** WHAT THE EXERCISE ASKS **
The answer is all of the data repeated exactly, with each picture omitted.

** DATA EXCERPT **
......
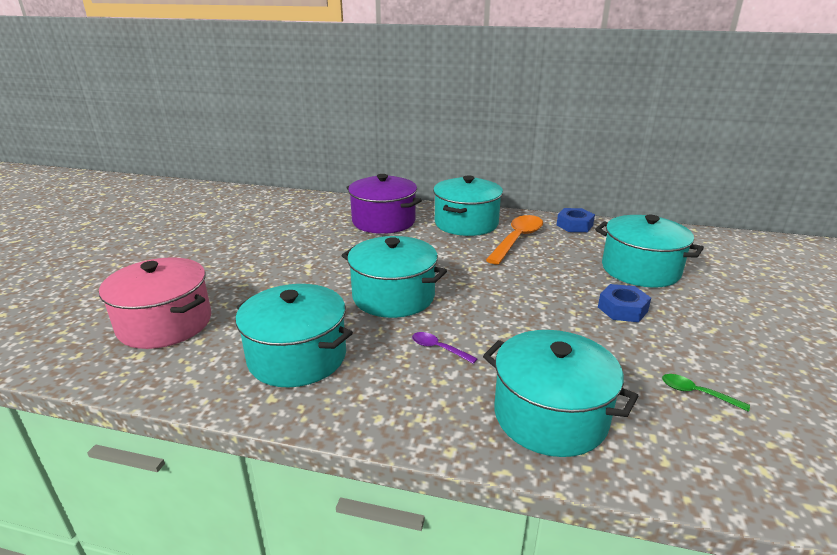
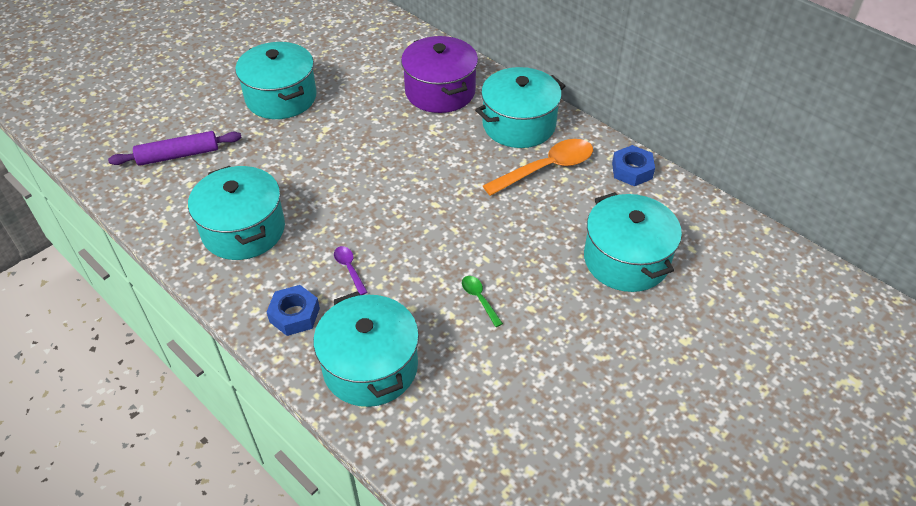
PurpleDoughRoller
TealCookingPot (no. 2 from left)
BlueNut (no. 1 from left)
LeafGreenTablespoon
......
** OUTPUT OF THE EXERCISE **
PurpleDoughRoller
TealCookingPot (no. 2 from left)
BlueNut (no. 1 from left)
LeafGreenTablespoon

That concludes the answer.